| Given material |
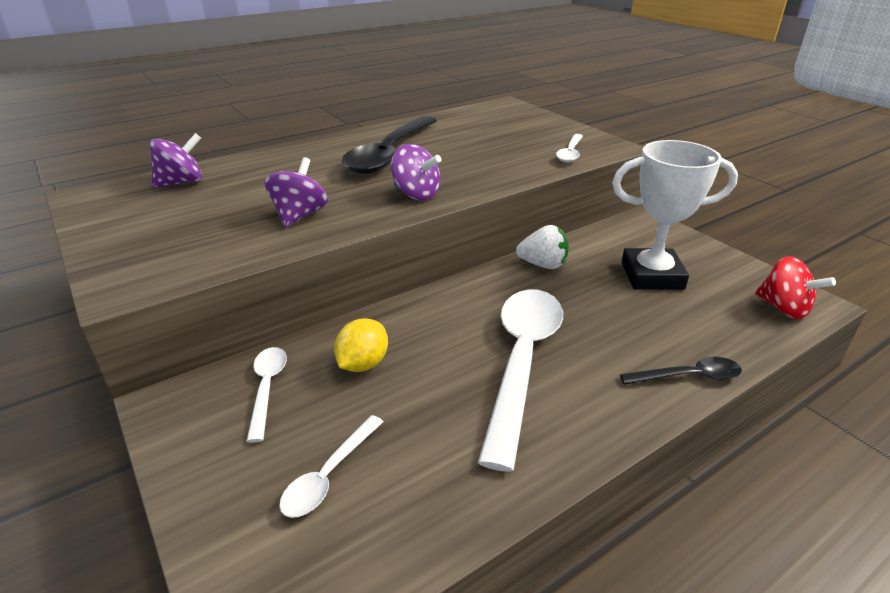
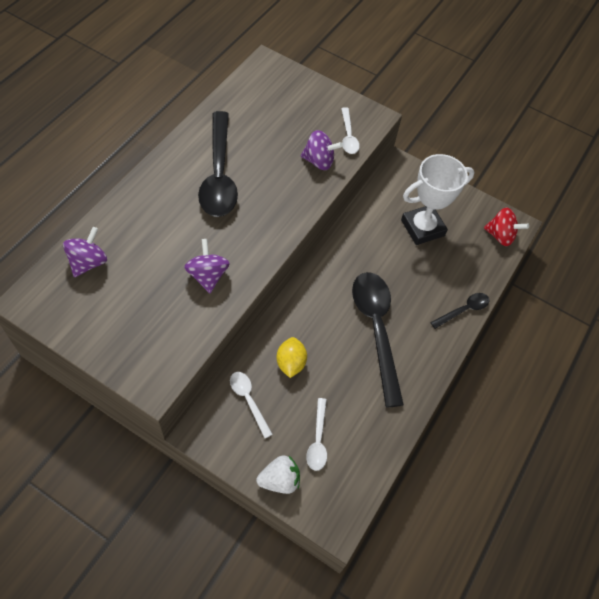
camera: 30 degrees left, 25 degrees up
(416, 194) = (270, 225): purple spinning top -> purple spinning top (319, 161)
(522, 362) = (376, 330): white spoon -> black spoon
(543, 265) = (354, 238): white strawberry -> white strawberry (279, 480)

| Instructions for the task |
Return the listing above verbatim and exclude every picture.

| Answer for the task |
camera: 30 degrees left, 25 degrees up
(416, 194) = (270, 225): purple spinning top -> purple spinning top (319, 161)
(522, 362) = (376, 330): white spoon -> black spoon
(543, 265) = (354, 238): white strawberry -> white strawberry (279, 480)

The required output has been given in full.